TO DO.
Reproduce exactly the lines of the material beneath, from the line that contains "recolor,turquoise_patirul,[534 356 48" to the line that contains "delete,turquoise_fofokel,[751 368 63", both included, and no other lines.
= = = =
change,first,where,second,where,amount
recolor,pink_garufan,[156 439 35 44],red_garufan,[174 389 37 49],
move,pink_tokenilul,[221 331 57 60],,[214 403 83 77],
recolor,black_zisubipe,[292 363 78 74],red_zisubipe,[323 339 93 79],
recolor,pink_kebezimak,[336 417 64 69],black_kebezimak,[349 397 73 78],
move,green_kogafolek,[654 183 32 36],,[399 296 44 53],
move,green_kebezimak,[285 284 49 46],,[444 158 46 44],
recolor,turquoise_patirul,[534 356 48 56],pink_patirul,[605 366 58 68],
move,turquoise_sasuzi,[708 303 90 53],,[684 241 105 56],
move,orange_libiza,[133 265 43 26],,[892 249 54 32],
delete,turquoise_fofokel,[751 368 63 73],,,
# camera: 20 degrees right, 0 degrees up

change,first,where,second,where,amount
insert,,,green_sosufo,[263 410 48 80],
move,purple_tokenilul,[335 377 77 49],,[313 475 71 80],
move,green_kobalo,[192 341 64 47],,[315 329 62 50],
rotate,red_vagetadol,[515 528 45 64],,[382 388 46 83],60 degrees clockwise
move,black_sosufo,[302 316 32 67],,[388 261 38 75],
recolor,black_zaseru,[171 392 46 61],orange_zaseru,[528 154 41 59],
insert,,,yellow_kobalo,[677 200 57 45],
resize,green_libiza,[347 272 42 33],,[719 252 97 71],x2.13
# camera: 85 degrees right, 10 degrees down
= = = =
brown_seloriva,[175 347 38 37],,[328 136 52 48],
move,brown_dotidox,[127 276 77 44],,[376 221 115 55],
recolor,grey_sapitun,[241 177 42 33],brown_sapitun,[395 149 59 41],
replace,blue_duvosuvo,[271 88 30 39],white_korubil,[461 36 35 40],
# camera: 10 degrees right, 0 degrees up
= = = =
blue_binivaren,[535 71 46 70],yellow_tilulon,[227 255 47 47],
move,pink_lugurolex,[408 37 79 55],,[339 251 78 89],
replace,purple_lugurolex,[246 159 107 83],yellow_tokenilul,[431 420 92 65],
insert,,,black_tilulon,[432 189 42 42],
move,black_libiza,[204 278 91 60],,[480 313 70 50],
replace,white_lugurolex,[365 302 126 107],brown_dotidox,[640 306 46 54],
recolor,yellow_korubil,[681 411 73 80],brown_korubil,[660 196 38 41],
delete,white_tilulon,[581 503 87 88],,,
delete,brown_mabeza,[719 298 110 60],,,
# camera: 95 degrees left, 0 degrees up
= = = =
ANSWER SECTION.
recolor,turquoise_patirul,[534 356 48 56],pink_patirul,[605 366 58 68],
move,turquoise_sasuzi,[708 303 90 53],,[684 241 105 56],
move,orange_libiza,[133 265 43 26],,[892 249 54 32],
delete,turquoise_fofokel,[751 368 63 73],,,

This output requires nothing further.